*** Opening of Dataset extract ***

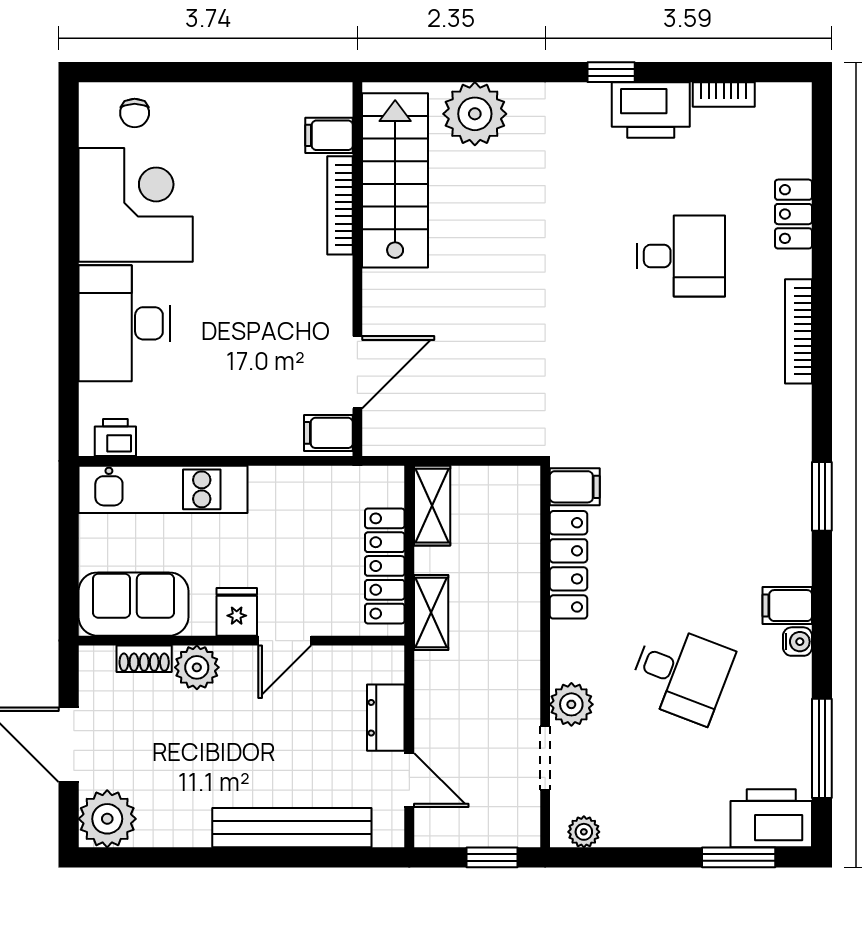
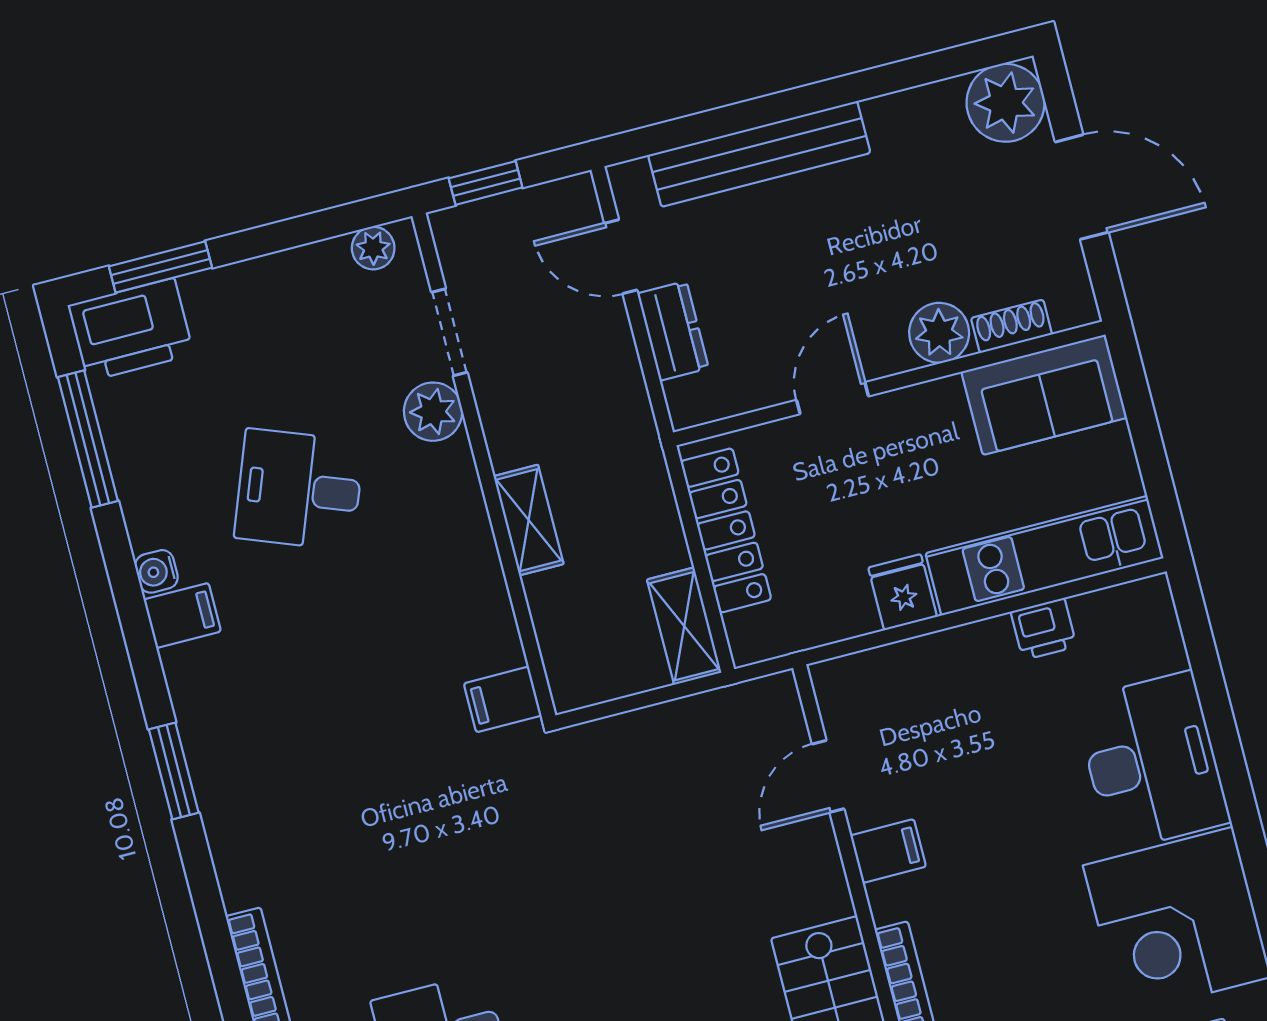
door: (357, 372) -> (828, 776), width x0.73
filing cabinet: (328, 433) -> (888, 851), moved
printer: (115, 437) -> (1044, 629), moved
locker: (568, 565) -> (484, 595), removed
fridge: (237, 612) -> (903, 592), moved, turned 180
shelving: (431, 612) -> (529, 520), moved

*** Close of Dataset extract ***

▸ Task directions
Every line above should be copied exactly, apart from any pictures.

▸ Response area
door: (357, 372) -> (828, 776), width x0.73
filing cabinet: (328, 433) -> (888, 851), moved
printer: (115, 437) -> (1044, 629), moved
locker: (568, 565) -> (484, 595), removed
fridge: (237, 612) -> (903, 592), moved, turned 180
shelving: (431, 612) -> (529, 520), moved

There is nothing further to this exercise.